• _PROBLEM_
List the lines of this listing that hold the word "VCTRL".

• _RECORDS TO PROCESS_
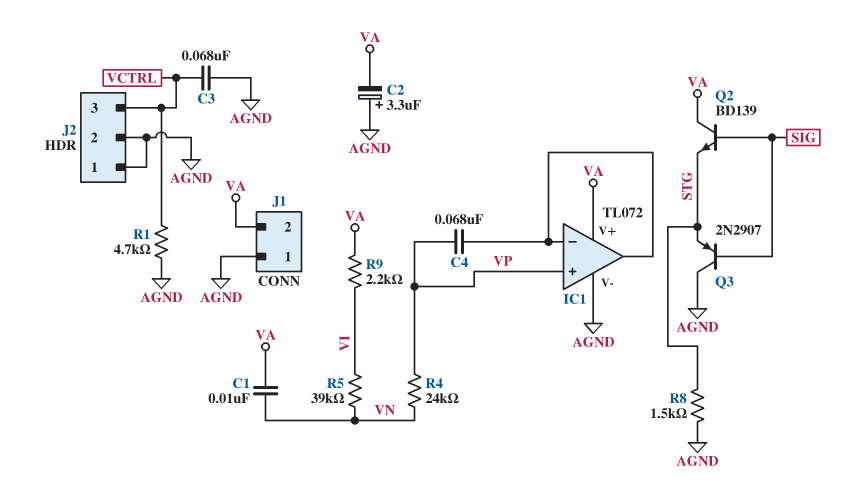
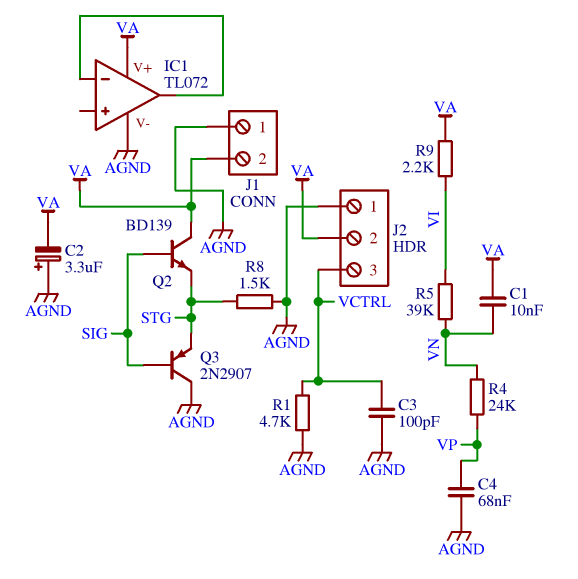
C3: 68nF (AGND, VCTRL) -> 100pF (AGND, VCTRL)
C4: 68nF (IC1/in-, VP) -> 68nF (AGND, VP)
IC1 pin in+: VP -> none
J2 pin 2: AGND -> VA

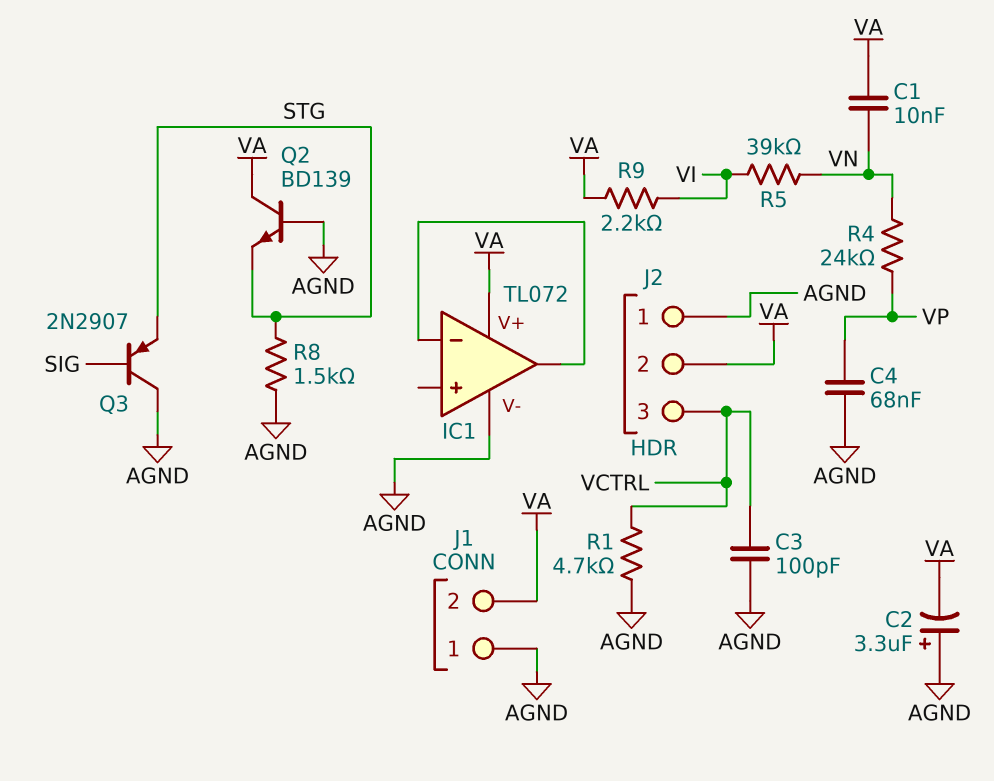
Q2: NPN BD139 (B SIG, C VA, E STG) -> NPN BD139 (B AGND, C VA, E STG)

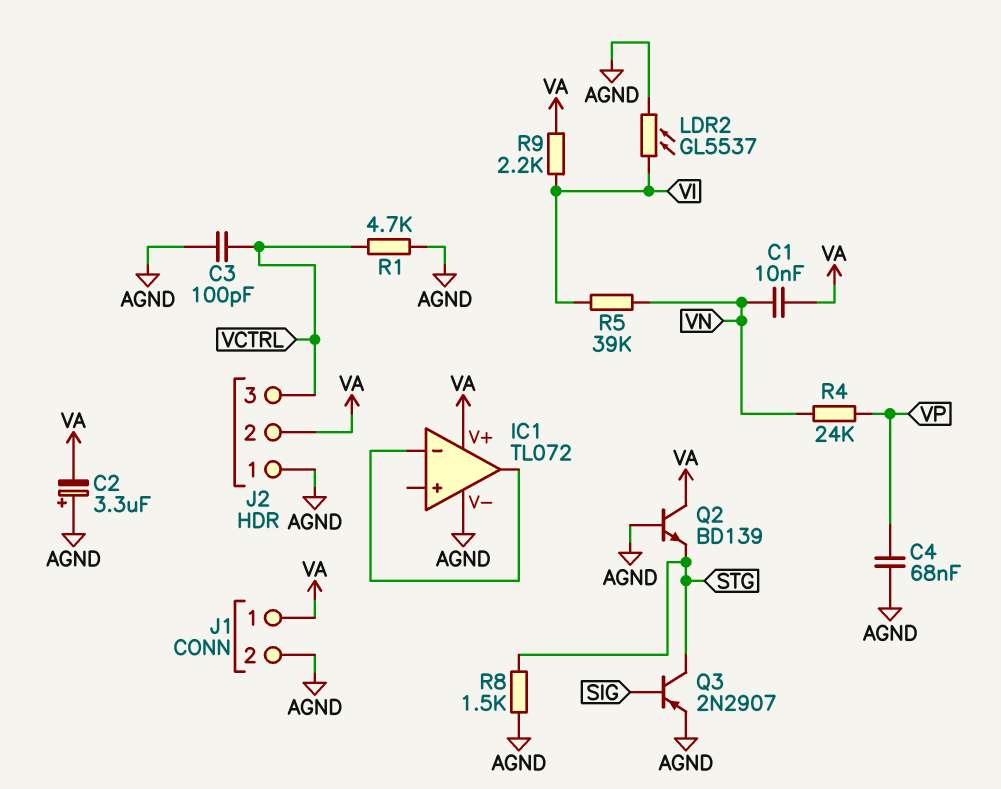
J1 pin 1: AGND -> VA
J1 pin 2: VA -> AGND
LDR2: none -> GL5537 (AGND, VI)
Q3: PNP 2N2907 (B SIG, C AGND, E STG) -> PNP 2N2907 (B SIG, C STG, E AGND)

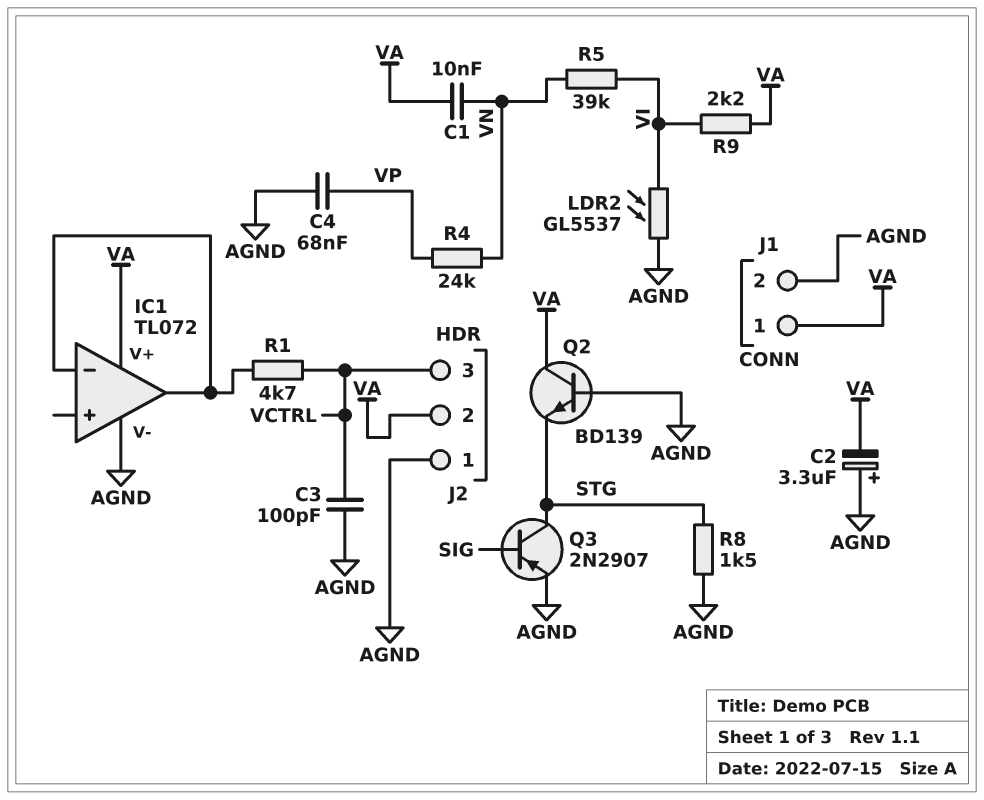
R1: 4.7k (AGND, VCTRL) -> 4.7k (IC1/in-, VCTRL)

• _COMPLETED EXERCISE_
C3: 68nF (AGND, VCTRL) -> 100pF (AGND, VCTRL)
R1: 4.7k (AGND, VCTRL) -> 4.7k (IC1/in-, VCTRL)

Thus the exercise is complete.